Multi-step shape changes:
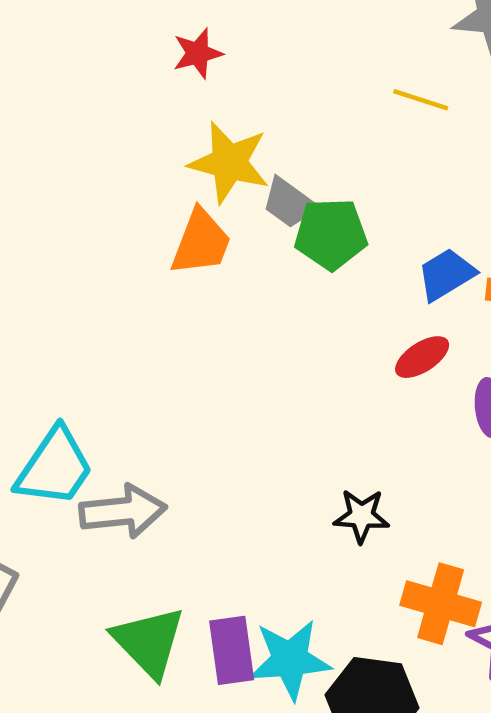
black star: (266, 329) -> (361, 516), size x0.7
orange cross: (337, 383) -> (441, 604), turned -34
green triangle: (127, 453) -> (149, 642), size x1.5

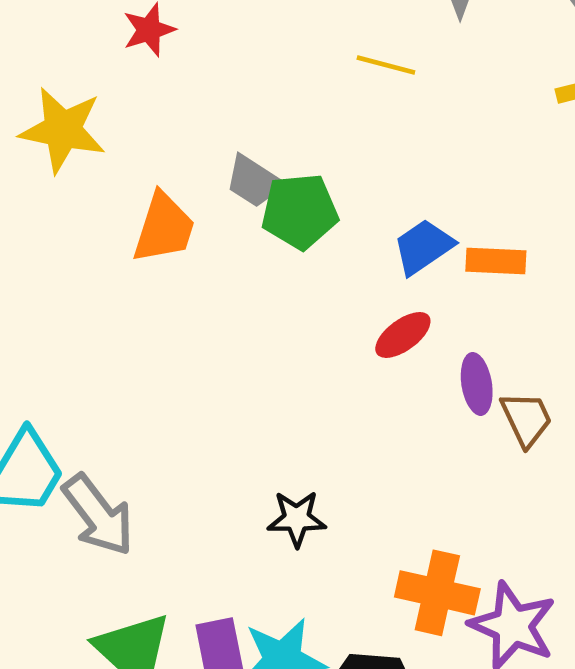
yellow star: (229, 162) -> (63, 130), moved
gray arrow: (123, 511) -> (98, 515), turned 62
black star: (361, 516) -> (297, 519), moved

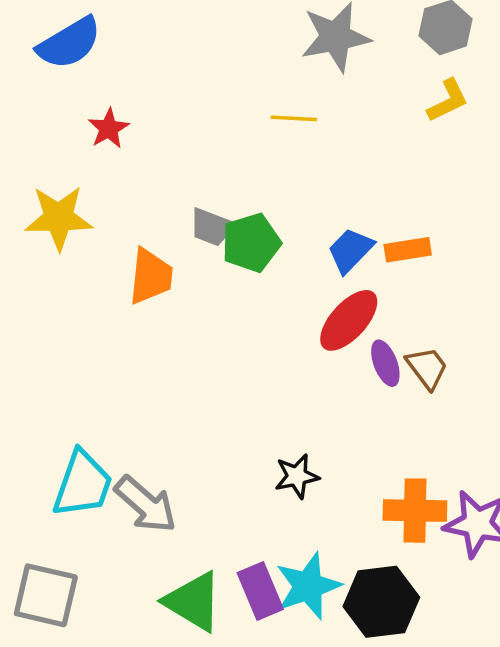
red ellipse: (403, 335) -> (349, 320), size x1.5
purple ellipse: (477, 384) -> (385, 363), moved
brown trapezoid: (526, 419) -> (427, 368), moved

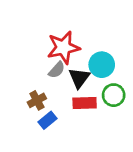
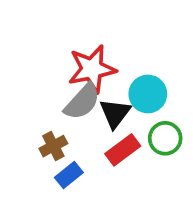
gray semicircle: (57, 70) -> (82, 102), size x1.5
red rectangle: (85, 103) -> (123, 150), turned -35

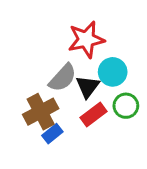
red star: (92, 69) -> (86, 40), moved
brown cross: (53, 146) -> (41, 112), size x1.6

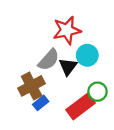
green circle: (126, 106) -> (97, 92), moved
red rectangle: (94, 115) -> (80, 106), moved, size x1.4

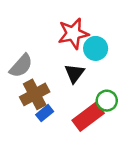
cyan circle: (87, 55) -> (96, 48), moved
gray semicircle: (49, 60) -> (21, 66), moved

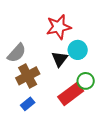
cyan circle: (96, 48) -> (78, 50), moved
blue rectangle: (45, 113) -> (28, 104), moved

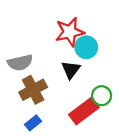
cyan circle: (78, 50) -> (86, 47), moved
gray semicircle: (17, 53) -> (20, 63), turned 35

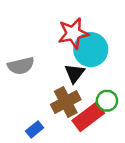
cyan circle: (86, 47) -> (91, 50), size x1.4
brown cross: (33, 90) -> (66, 102), moved

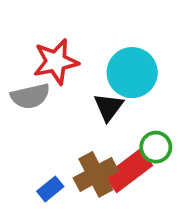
red star: (73, 33) -> (56, 62), moved
brown cross: (66, 102) -> (96, 174), moved

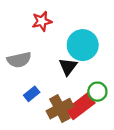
red star: (56, 62) -> (42, 21), moved, size x0.7
blue rectangle: (50, 189) -> (32, 94), moved

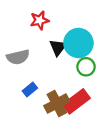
black triangle: (68, 67) -> (58, 47), moved
green circle: (97, 92) -> (86, 67), moved

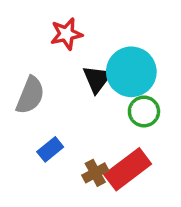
gray semicircle: (18, 57) -> (30, 95), turned -55
brown cross: (57, 104) -> (95, 173), size x0.6

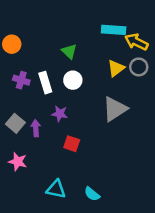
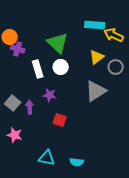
green triangle: (69, 51) -> (58, 43), size x1.6
gray circle: (139, 67) -> (116, 67), moved
purple cross: (21, 80) -> (18, 49), moved
cyan semicircle: (92, 194) -> (77, 162), turned -32

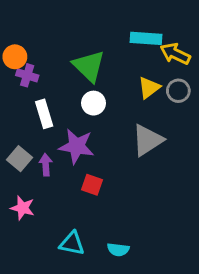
gray circle: (116, 67) -> (178, 91), moved
white rectangle: (38, 69) -> (44, 114), moved
purple star: (50, 95) -> (77, 146), size x1.6

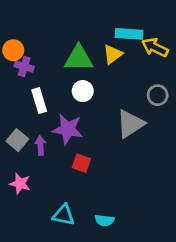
green triangle: (89, 66) -> (79, 58), turned -44
yellow triangle: (149, 88) -> (113, 54), moved
gray circle: (178, 91) -> (158, 95), moved

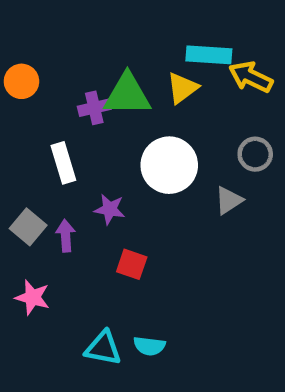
purple cross: (24, 67) -> (94, 108), moved, turned -30
white circle: (83, 91) -> (169, 165), moved, size x1.6
gray triangle: (130, 124) -> (229, 200), moved, size x0.6
purple star: (68, 129) -> (110, 209), size x0.6
cyan semicircle: (104, 220) -> (149, 346), moved

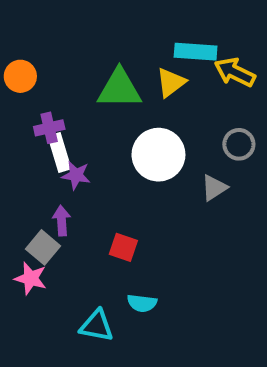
purple cross: (94, 108) -> (49, 128), moved
purple star: (110, 209) -> (76, 175), moved
gray square: (28, 227) -> (43, 247), moved
cyan semicircle: (149, 346) -> (142, 303), moved

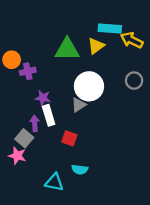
orange circle: (20, 76) -> (12, 60), moved
white rectangle: (59, 153) -> (49, 115), moved
gray triangle: (214, 188) -> (79, 105), moved

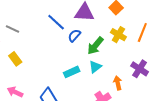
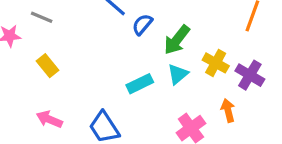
yellow cross: (118, 35) -> (216, 63), moved
orange arrow: (118, 83) -> (228, 110), moved

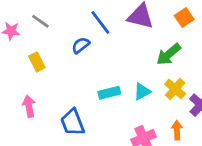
blue semicircle: (142, 25) -> (81, 45), moved
green arrow: (177, 40) -> (169, 54), moved
pink arrow: (49, 119) -> (29, 106), turned 45

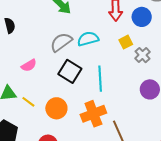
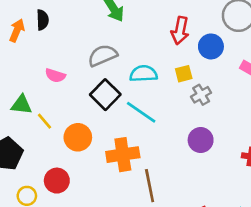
cyan semicircle: (88, 39) -> (144, 74), moved
pink semicircle: (29, 65) -> (55, 76), turned 35
cyan line: (100, 79) -> (141, 112), turned -65

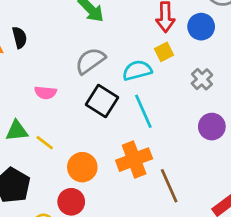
yellow square: (184, 74) -> (164, 52), moved
cyan line: (141, 112) -> (143, 111), turned 44
orange circle: (78, 137) -> (82, 167), moved

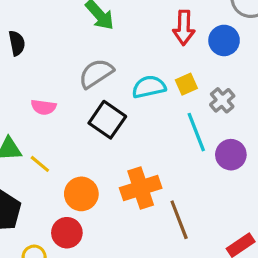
yellow square: (164, 52) -> (186, 84), moved
cyan line: (143, 111) -> (196, 132), moved

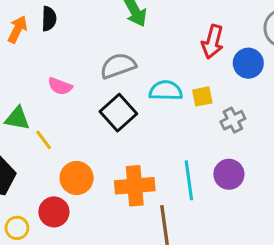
cyan line: (196, 132) -> (189, 180), moved

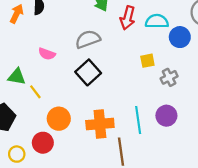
red arrow: (213, 42) -> (128, 18), moved
cyan semicircle: (166, 91) -> (157, 21), moved

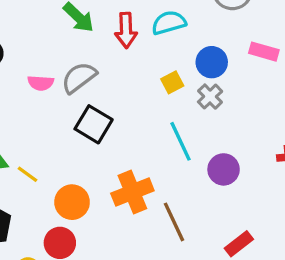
blue circle: (180, 37) -> (212, 62), moved
pink semicircle: (47, 54) -> (41, 83), moved
purple circle: (166, 116) -> (224, 169), moved
cyan line: (138, 120) -> (181, 141), moved

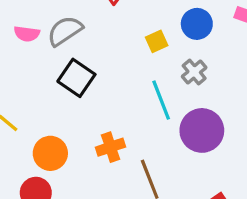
gray cross: (210, 97) -> (194, 72), moved
purple circle: (224, 169) -> (202, 130), size x1.4
orange cross: (132, 192) -> (111, 147), size x0.7

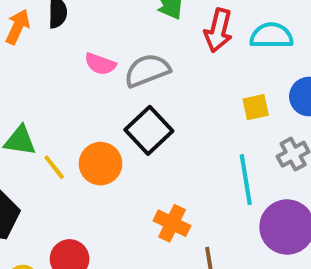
orange cross: (111, 147) -> (172, 223), turned 32
orange circle: (50, 153) -> (101, 164), moved

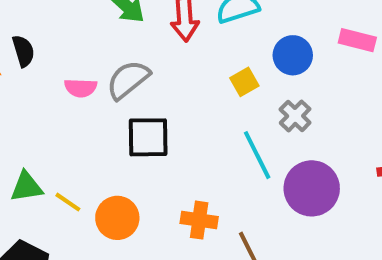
black square: (149, 130) -> (148, 137), turned -30
orange circle: (101, 164) -> (117, 218), moved

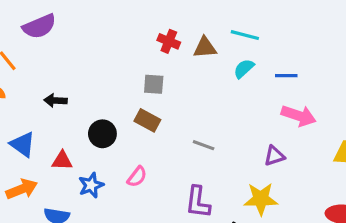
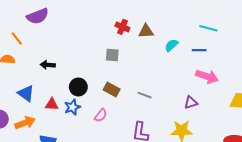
cyan line: (245, 35) -> (208, 28), moved
brown rectangle: (147, 120) -> (112, 90), moved
blue star: (91, 185) -> (72, 107), moved

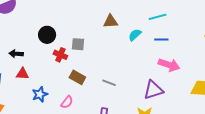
red cross: (122, 27) -> (60, 55), moved
cyan line: (208, 28) -> (158, 17), moved, turned -30
black circle: (78, 87) -> (47, 35), moved
purple triangle: (191, 103) -> (153, 90), size x1.5
red triangle: (52, 104) -> (22, 74), moved

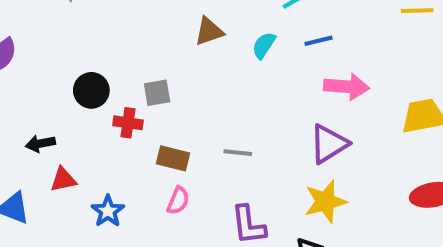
pink semicircle: (67, 102) -> (178, 201), moved

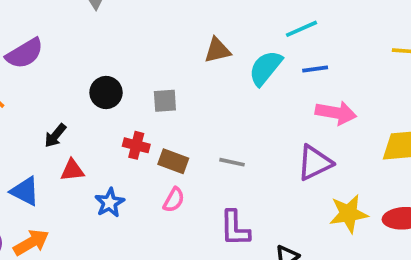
cyan semicircle: (264, 45) -> (265, 68), size x1.5
red cross: (128, 123) -> (136, 145), moved
black arrow: (40, 143) -> (55, 136), turned -45
yellow star: (325, 202) -> (349, 214), moved

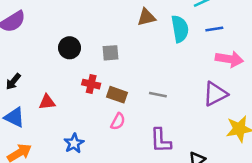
cyan semicircle: (265, 68) -> (180, 29), turned 132
black arrow: (55, 136) -> (13, 82), moved
blue star: (110, 203) -> (74, 143), moved

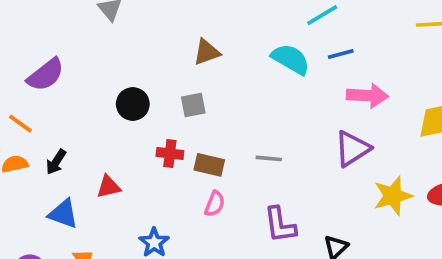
brown triangle: (146, 17) -> (207, 52), moved
cyan semicircle: (180, 29) -> (291, 59), turned -44

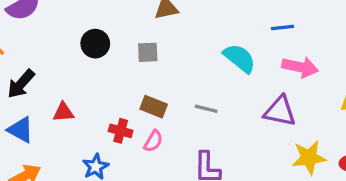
cyan semicircle: (291, 59) -> (240, 58), moved
purple triangle: (352, 149) -> (280, 111), turned 36
red cross: (170, 153) -> (121, 131), moved
black arrow: (56, 162) -> (21, 84), size x1.4

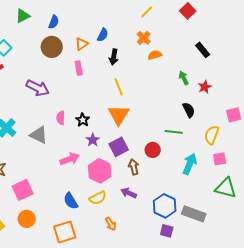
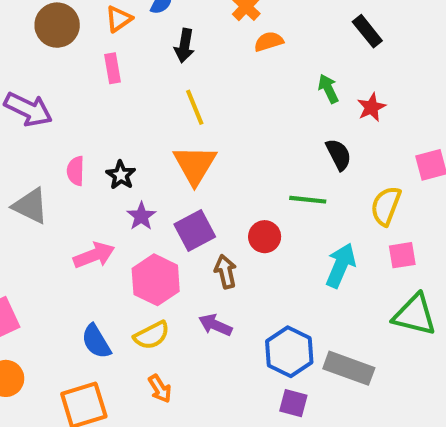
orange arrow: (111, 224) -> (160, 389), moved

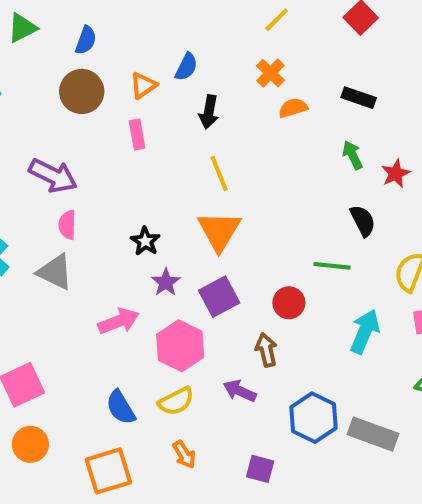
black rectangle: (367, 31) -> (359, 98), moved, turned -32
pink semicircle: (76, 171) -> (67, 225), moved
brown arrow: (226, 272) -> (266, 350), moved
purple square: (293, 403) -> (260, 469), moved

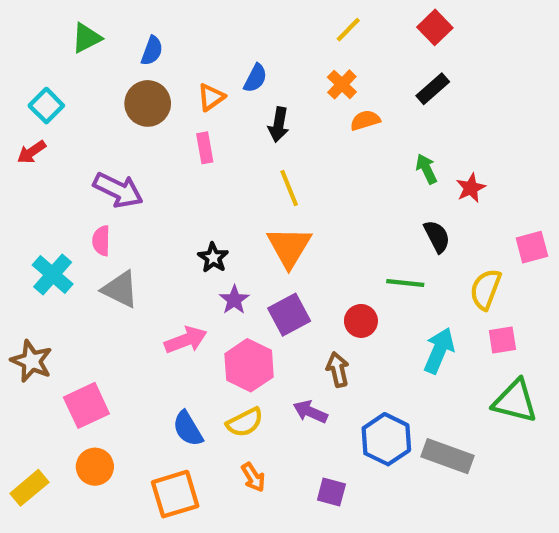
black rectangle: (359, 98) -> (433, 89), moved, turned -60
pink semicircle: (67, 225) -> (101, 241), moved

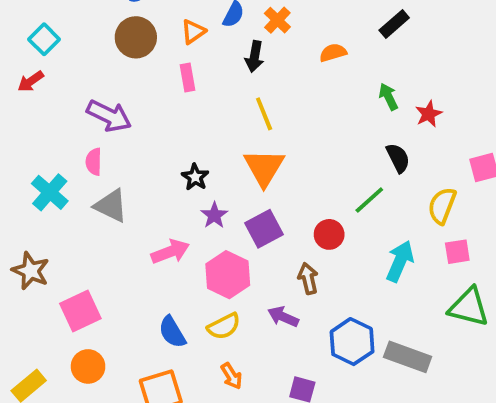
orange cross: (342, 84) -> (277, 20), moved
green line: (405, 283) -> (369, 200), turned -48

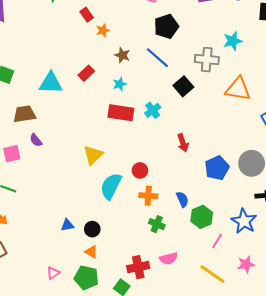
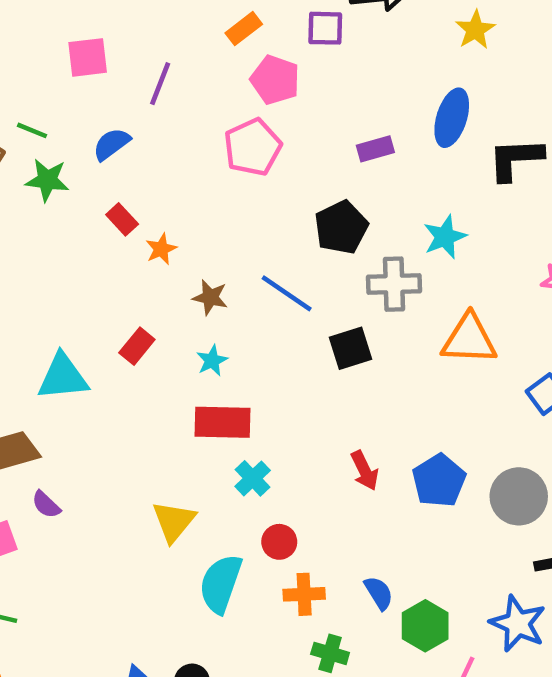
black pentagon: (166, 26) -> (341, 227), moved
black square: (183, 86) -> (350, 348), turned 30
cyan cross: (153, 110) -> (253, 478), moved
blue pentagon: (217, 168) -> (439, 481), moved

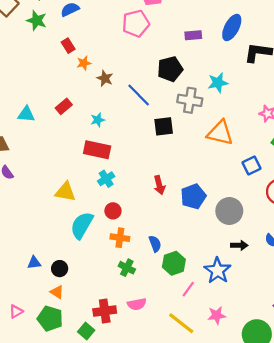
brown star: (210, 297) -> (105, 78), moved
cyan triangle: (63, 377) -> (26, 114), size x0.7
yellow triangle: (174, 521) -> (65, 192), turned 50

Task » Output a verbatim copy of the entries and skip the pictures.

Response »
black star: (266, 329) -> (361, 516), size x0.7
orange cross: (337, 383) -> (441, 604), turned -34
green triangle: (127, 453) -> (149, 642), size x1.5

yellow star: (229, 162) -> (63, 130), moved
gray arrow: (123, 511) -> (98, 515), turned 62
black star: (361, 516) -> (297, 519), moved

red ellipse: (403, 335) -> (349, 320), size x1.5
purple ellipse: (477, 384) -> (385, 363), moved
brown trapezoid: (526, 419) -> (427, 368), moved

gray semicircle: (57, 70) -> (82, 102), size x1.5
red rectangle: (85, 103) -> (123, 150), turned -35

red star: (92, 69) -> (86, 40), moved
brown cross: (53, 146) -> (41, 112), size x1.6

green circle: (126, 106) -> (97, 92), moved
red rectangle: (94, 115) -> (80, 106), moved, size x1.4

cyan circle: (87, 55) -> (96, 48), moved
gray semicircle: (49, 60) -> (21, 66), moved

cyan circle: (96, 48) -> (78, 50), moved
blue rectangle: (45, 113) -> (28, 104), moved

cyan circle: (78, 50) -> (86, 47), moved
gray semicircle: (17, 53) -> (20, 63), turned 35

cyan circle: (86, 47) -> (91, 50), size x1.4
brown cross: (33, 90) -> (66, 102), moved

red star: (73, 33) -> (56, 62), moved
brown cross: (66, 102) -> (96, 174), moved

red star: (56, 62) -> (42, 21), moved, size x0.7
blue rectangle: (50, 189) -> (32, 94), moved

black triangle: (68, 67) -> (58, 47), moved
green circle: (97, 92) -> (86, 67), moved

gray semicircle: (18, 57) -> (30, 95), turned -55
brown cross: (57, 104) -> (95, 173), size x0.6

green triangle: (69, 51) -> (58, 43), size x1.6
gray circle: (139, 67) -> (116, 67), moved
purple cross: (21, 80) -> (18, 49), moved
cyan semicircle: (92, 194) -> (77, 162), turned -32

gray circle: (116, 67) -> (178, 91), moved
white rectangle: (38, 69) -> (44, 114), moved
purple star: (50, 95) -> (77, 146), size x1.6

green triangle: (89, 66) -> (79, 58), turned -44
yellow triangle: (149, 88) -> (113, 54), moved
gray circle: (178, 91) -> (158, 95), moved

purple cross: (24, 67) -> (94, 108), moved, turned -30
white circle: (83, 91) -> (169, 165), moved, size x1.6
gray triangle: (130, 124) -> (229, 200), moved, size x0.6
purple star: (68, 129) -> (110, 209), size x0.6
cyan semicircle: (104, 220) -> (149, 346), moved

purple cross: (94, 108) -> (49, 128), moved
purple star: (110, 209) -> (76, 175), moved
gray square: (28, 227) -> (43, 247), moved
cyan semicircle: (149, 346) -> (142, 303), moved

orange circle: (20, 76) -> (12, 60), moved
white rectangle: (59, 153) -> (49, 115), moved
gray triangle: (214, 188) -> (79, 105), moved

yellow cross: (118, 35) -> (216, 63), moved
orange arrow: (118, 83) -> (228, 110), moved

blue semicircle: (142, 25) -> (81, 45), moved
green arrow: (177, 40) -> (169, 54), moved
pink arrow: (49, 119) -> (29, 106), turned 45

cyan semicircle: (88, 39) -> (144, 74), moved
pink semicircle: (29, 65) -> (55, 76), turned 35
cyan line: (100, 79) -> (141, 112), turned -65

yellow square: (184, 74) -> (164, 52), moved
cyan line: (141, 112) -> (143, 111), turned 44
orange circle: (78, 137) -> (82, 167), moved

yellow square: (164, 52) -> (186, 84), moved
cyan line: (143, 111) -> (196, 132), moved

cyan line: (196, 132) -> (189, 180), moved

red arrow: (213, 42) -> (128, 18), moved
cyan semicircle: (166, 91) -> (157, 21), moved

blue circle: (180, 37) -> (212, 62), moved
pink semicircle: (47, 54) -> (41, 83), moved
purple circle: (166, 116) -> (224, 169), moved
cyan line: (138, 120) -> (181, 141), moved

gray cross: (210, 97) -> (194, 72), moved
purple circle: (224, 169) -> (202, 130), size x1.4
orange cross: (132, 192) -> (111, 147), size x0.7

orange cross: (111, 147) -> (172, 223), turned 32
orange circle: (50, 153) -> (101, 164), moved

black square: (149, 130) -> (148, 137), turned -30
orange circle: (101, 164) -> (117, 218), moved

cyan line: (245, 35) -> (208, 28), moved
brown rectangle: (147, 120) -> (112, 90), moved
blue star: (91, 185) -> (72, 107), moved

red cross: (122, 27) -> (60, 55), moved
cyan line: (208, 28) -> (158, 17), moved, turned -30
black circle: (78, 87) -> (47, 35), moved
purple triangle: (191, 103) -> (153, 90), size x1.5
red triangle: (52, 104) -> (22, 74), moved

pink semicircle: (67, 102) -> (178, 201), moved

cyan semicircle: (264, 45) -> (265, 68), size x1.5
red cross: (128, 123) -> (136, 145), moved
black arrow: (40, 143) -> (55, 136), turned -45
yellow star: (325, 202) -> (349, 214), moved

cyan semicircle: (265, 68) -> (180, 29), turned 132
black arrow: (55, 136) -> (13, 82), moved
blue star: (110, 203) -> (74, 143), moved

brown triangle: (146, 17) -> (207, 52), moved
cyan semicircle: (180, 29) -> (291, 59), turned -44

cyan semicircle: (291, 59) -> (240, 58), moved
purple triangle: (352, 149) -> (280, 111), turned 36
red cross: (170, 153) -> (121, 131), moved
black arrow: (56, 162) -> (21, 84), size x1.4

orange arrow: (111, 224) -> (160, 389), moved

black rectangle: (367, 31) -> (359, 98), moved, turned -32
pink semicircle: (76, 171) -> (67, 225), moved
brown arrow: (226, 272) -> (266, 350), moved
purple square: (293, 403) -> (260, 469), moved

black rectangle: (359, 98) -> (433, 89), moved, turned -60
pink semicircle: (67, 225) -> (101, 241), moved

orange cross: (342, 84) -> (277, 20), moved
green line: (405, 283) -> (369, 200), turned -48

black pentagon: (166, 26) -> (341, 227), moved
black square: (183, 86) -> (350, 348), turned 30
cyan cross: (153, 110) -> (253, 478), moved
blue pentagon: (217, 168) -> (439, 481), moved

brown star: (210, 297) -> (105, 78), moved
cyan triangle: (63, 377) -> (26, 114), size x0.7
yellow triangle: (174, 521) -> (65, 192), turned 50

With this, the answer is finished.